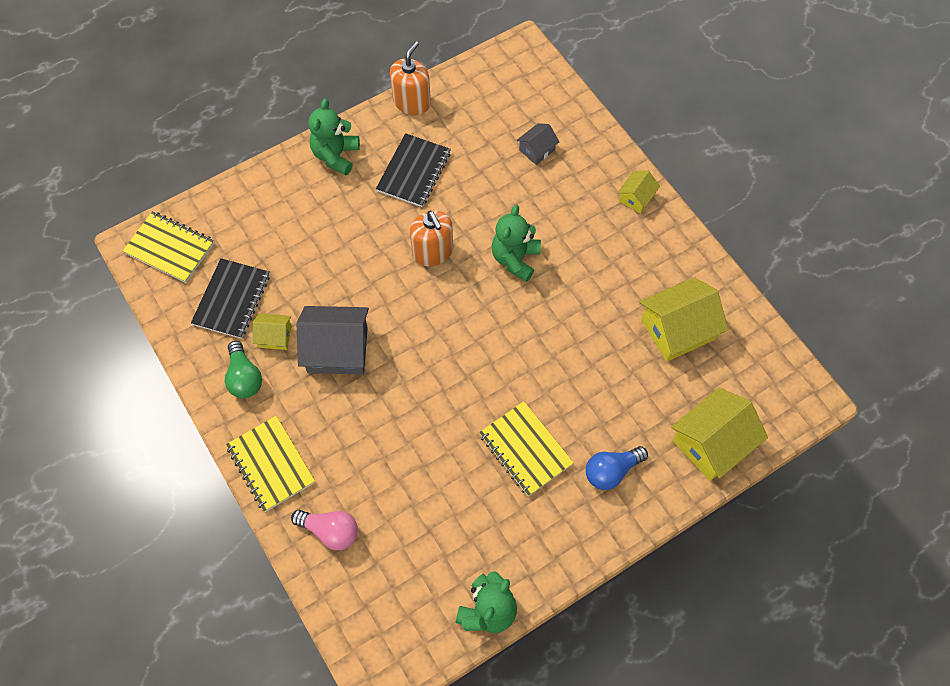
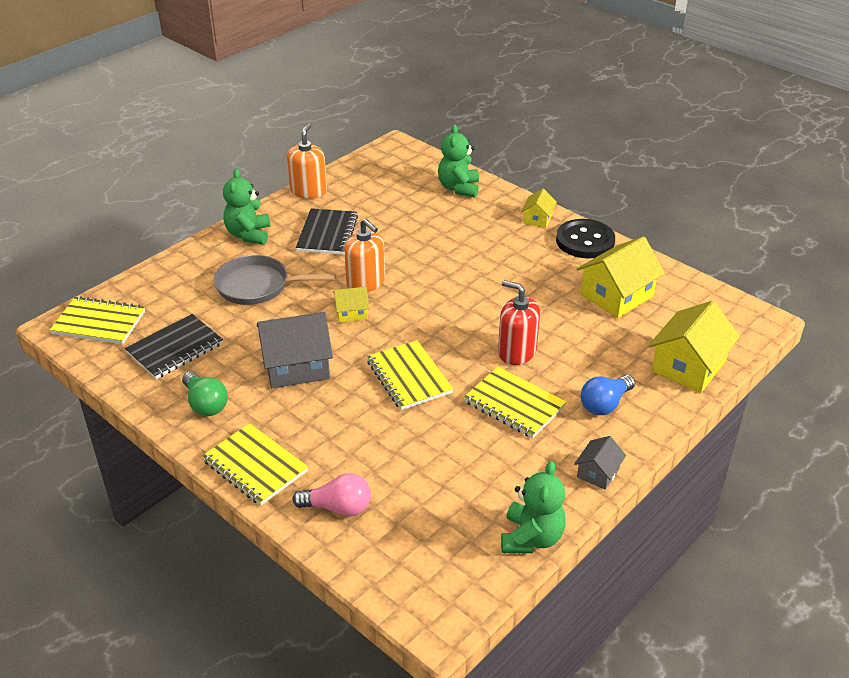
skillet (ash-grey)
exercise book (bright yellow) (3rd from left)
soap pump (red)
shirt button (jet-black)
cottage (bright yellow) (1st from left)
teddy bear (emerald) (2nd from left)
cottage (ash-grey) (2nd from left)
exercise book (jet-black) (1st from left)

* **Problem requirements**
List every line above containing the word "bright".

* **Result for this task**
exercise book (bright yellow) (3rd from left)
cottage (bright yellow) (1st from left)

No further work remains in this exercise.